**About this exercise**: Keeping every word and mark, copy all of the data.

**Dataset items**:
[Start of Attachment]
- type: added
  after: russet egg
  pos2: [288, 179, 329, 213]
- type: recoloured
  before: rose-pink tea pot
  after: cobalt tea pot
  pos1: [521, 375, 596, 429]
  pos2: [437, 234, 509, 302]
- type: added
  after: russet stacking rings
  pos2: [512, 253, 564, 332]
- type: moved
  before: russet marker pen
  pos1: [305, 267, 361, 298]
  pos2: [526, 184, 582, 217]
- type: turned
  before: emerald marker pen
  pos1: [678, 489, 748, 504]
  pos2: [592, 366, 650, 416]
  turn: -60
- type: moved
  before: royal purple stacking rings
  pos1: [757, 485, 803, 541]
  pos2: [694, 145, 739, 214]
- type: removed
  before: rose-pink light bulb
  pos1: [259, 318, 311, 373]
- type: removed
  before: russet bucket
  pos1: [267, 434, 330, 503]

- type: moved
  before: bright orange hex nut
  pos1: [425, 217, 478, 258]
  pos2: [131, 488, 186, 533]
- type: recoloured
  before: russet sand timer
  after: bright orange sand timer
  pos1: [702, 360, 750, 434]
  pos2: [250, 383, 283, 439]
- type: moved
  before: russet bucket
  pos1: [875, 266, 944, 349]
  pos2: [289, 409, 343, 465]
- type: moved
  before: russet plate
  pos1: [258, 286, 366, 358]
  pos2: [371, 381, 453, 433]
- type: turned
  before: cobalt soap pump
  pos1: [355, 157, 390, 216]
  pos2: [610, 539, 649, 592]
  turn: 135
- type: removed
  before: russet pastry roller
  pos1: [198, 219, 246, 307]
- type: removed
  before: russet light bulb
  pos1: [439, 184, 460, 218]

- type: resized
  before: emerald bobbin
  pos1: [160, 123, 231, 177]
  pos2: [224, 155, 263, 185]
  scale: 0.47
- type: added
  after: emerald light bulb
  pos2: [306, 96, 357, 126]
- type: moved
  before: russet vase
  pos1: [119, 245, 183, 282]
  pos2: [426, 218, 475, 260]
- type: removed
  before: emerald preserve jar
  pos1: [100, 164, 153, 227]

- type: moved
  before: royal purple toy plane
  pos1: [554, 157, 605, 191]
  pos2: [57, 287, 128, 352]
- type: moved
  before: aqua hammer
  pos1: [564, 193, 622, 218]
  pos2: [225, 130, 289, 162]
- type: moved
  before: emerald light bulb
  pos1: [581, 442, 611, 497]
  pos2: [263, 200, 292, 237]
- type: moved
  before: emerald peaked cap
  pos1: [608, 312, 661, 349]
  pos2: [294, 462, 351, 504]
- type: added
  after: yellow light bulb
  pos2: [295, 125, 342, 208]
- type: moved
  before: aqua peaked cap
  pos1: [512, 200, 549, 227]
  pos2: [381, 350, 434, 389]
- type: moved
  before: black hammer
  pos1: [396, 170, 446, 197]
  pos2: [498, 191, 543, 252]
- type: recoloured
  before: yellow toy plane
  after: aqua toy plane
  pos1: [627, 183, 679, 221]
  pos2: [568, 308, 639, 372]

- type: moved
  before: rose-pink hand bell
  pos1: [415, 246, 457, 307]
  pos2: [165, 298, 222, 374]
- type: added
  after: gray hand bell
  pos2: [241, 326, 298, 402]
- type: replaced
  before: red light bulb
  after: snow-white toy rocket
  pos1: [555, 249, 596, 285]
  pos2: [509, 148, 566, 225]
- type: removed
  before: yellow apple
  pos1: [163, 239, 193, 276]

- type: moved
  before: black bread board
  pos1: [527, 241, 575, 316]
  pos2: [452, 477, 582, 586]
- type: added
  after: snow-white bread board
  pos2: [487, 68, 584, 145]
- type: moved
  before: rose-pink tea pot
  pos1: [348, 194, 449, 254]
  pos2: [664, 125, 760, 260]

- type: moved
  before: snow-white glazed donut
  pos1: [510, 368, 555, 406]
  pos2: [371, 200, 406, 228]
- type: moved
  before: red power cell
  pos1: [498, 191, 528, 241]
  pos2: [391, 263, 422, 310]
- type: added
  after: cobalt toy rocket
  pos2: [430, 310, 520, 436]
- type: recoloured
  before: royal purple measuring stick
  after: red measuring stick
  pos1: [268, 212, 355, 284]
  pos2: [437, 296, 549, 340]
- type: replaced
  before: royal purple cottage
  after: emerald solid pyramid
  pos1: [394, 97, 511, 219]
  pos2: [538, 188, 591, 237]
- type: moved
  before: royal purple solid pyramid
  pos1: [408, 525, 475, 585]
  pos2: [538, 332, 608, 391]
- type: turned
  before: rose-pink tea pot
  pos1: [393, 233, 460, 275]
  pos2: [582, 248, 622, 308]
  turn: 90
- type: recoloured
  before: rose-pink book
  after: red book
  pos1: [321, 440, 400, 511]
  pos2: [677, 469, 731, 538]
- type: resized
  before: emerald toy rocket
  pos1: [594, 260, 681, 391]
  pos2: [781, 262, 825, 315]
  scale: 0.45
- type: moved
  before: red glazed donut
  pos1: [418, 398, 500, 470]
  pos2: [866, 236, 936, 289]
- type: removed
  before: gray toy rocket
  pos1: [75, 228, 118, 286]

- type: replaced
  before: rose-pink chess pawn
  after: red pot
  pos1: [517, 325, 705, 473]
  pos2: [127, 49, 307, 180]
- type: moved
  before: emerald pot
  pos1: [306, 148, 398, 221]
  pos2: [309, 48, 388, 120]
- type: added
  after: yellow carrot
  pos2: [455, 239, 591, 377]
[End of Attachment]
**Task result**:
- type: added
  after: russet egg
  pos2: [288, 179, 329, 213]
- type: recoloured
  before: rose-pink tea pot
  after: cobalt tea pot
  pos1: [521, 375, 596, 429]
  pos2: [437, 234, 509, 302]
- type: added
  after: russet stacking rings
  pos2: [512, 253, 564, 332]
- type: moved
  before: russet marker pen
  pos1: [305, 267, 361, 298]
  pos2: [526, 184, 582, 217]
- type: turned
  before: emerald marker pen
  pos1: [678, 489, 748, 504]
  pos2: [592, 366, 650, 416]
  turn: -60
- type: moved
  before: royal purple stacking rings
  pos1: [757, 485, 803, 541]
  pos2: [694, 145, 739, 214]
- type: removed
  before: rose-pink light bulb
  pos1: [259, 318, 311, 373]
- type: removed
  before: russet bucket
  pos1: [267, 434, 330, 503]

- type: moved
  before: bright orange hex nut
  pos1: [425, 217, 478, 258]
  pos2: [131, 488, 186, 533]
- type: recoloured
  before: russet sand timer
  after: bright orange sand timer
  pos1: [702, 360, 750, 434]
  pos2: [250, 383, 283, 439]
- type: moved
  before: russet bucket
  pos1: [875, 266, 944, 349]
  pos2: [289, 409, 343, 465]
- type: moved
  before: russet plate
  pos1: [258, 286, 366, 358]
  pos2: [371, 381, 453, 433]
- type: turned
  before: cobalt soap pump
  pos1: [355, 157, 390, 216]
  pos2: [610, 539, 649, 592]
  turn: 135
- type: removed
  before: russet pastry roller
  pos1: [198, 219, 246, 307]
- type: removed
  before: russet light bulb
  pos1: [439, 184, 460, 218]

- type: resized
  before: emerald bobbin
  pos1: [160, 123, 231, 177]
  pos2: [224, 155, 263, 185]
  scale: 0.47
- type: added
  after: emerald light bulb
  pos2: [306, 96, 357, 126]
- type: moved
  before: russet vase
  pos1: [119, 245, 183, 282]
  pos2: [426, 218, 475, 260]
- type: removed
  before: emerald preserve jar
  pos1: [100, 164, 153, 227]

- type: moved
  before: royal purple toy plane
  pos1: [554, 157, 605, 191]
  pos2: [57, 287, 128, 352]
- type: moved
  before: aqua hammer
  pos1: [564, 193, 622, 218]
  pos2: [225, 130, 289, 162]
- type: moved
  before: emerald light bulb
  pos1: [581, 442, 611, 497]
  pos2: [263, 200, 292, 237]
- type: moved
  before: emerald peaked cap
  pos1: [608, 312, 661, 349]
  pos2: [294, 462, 351, 504]
- type: added
  after: yellow light bulb
  pos2: [295, 125, 342, 208]
- type: moved
  before: aqua peaked cap
  pos1: [512, 200, 549, 227]
  pos2: [381, 350, 434, 389]
- type: moved
  before: black hammer
  pos1: [396, 170, 446, 197]
  pos2: [498, 191, 543, 252]
- type: recoloured
  before: yellow toy plane
  after: aqua toy plane
  pos1: [627, 183, 679, 221]
  pos2: [568, 308, 639, 372]

- type: moved
  before: rose-pink hand bell
  pos1: [415, 246, 457, 307]
  pos2: [165, 298, 222, 374]
- type: added
  after: gray hand bell
  pos2: [241, 326, 298, 402]
- type: replaced
  before: red light bulb
  after: snow-white toy rocket
  pos1: [555, 249, 596, 285]
  pos2: [509, 148, 566, 225]
- type: removed
  before: yellow apple
  pos1: [163, 239, 193, 276]

- type: moved
  before: black bread board
  pos1: [527, 241, 575, 316]
  pos2: [452, 477, 582, 586]
- type: added
  after: snow-white bread board
  pos2: [487, 68, 584, 145]
- type: moved
  before: rose-pink tea pot
  pos1: [348, 194, 449, 254]
  pos2: [664, 125, 760, 260]

- type: moved
  before: snow-white glazed donut
  pos1: [510, 368, 555, 406]
  pos2: [371, 200, 406, 228]
- type: moved
  before: red power cell
  pos1: [498, 191, 528, 241]
  pos2: [391, 263, 422, 310]
- type: added
  after: cobalt toy rocket
  pos2: [430, 310, 520, 436]
- type: recoloured
  before: royal purple measuring stick
  after: red measuring stick
  pos1: [268, 212, 355, 284]
  pos2: [437, 296, 549, 340]
- type: replaced
  before: royal purple cottage
  after: emerald solid pyramid
  pos1: [394, 97, 511, 219]
  pos2: [538, 188, 591, 237]
- type: moved
  before: royal purple solid pyramid
  pos1: [408, 525, 475, 585]
  pos2: [538, 332, 608, 391]
- type: turned
  before: rose-pink tea pot
  pos1: [393, 233, 460, 275]
  pos2: [582, 248, 622, 308]
  turn: 90
- type: recoloured
  before: rose-pink book
  after: red book
  pos1: [321, 440, 400, 511]
  pos2: [677, 469, 731, 538]
- type: resized
  before: emerald toy rocket
  pos1: [594, 260, 681, 391]
  pos2: [781, 262, 825, 315]
  scale: 0.45
- type: moved
  before: red glazed donut
  pos1: [418, 398, 500, 470]
  pos2: [866, 236, 936, 289]
- type: removed
  before: gray toy rocket
  pos1: [75, 228, 118, 286]

- type: replaced
  before: rose-pink chess pawn
  after: red pot
  pos1: [517, 325, 705, 473]
  pos2: [127, 49, 307, 180]
- type: moved
  before: emerald pot
  pos1: [306, 148, 398, 221]
  pos2: [309, 48, 388, 120]
- type: added
  after: yellow carrot
  pos2: [455, 239, 591, 377]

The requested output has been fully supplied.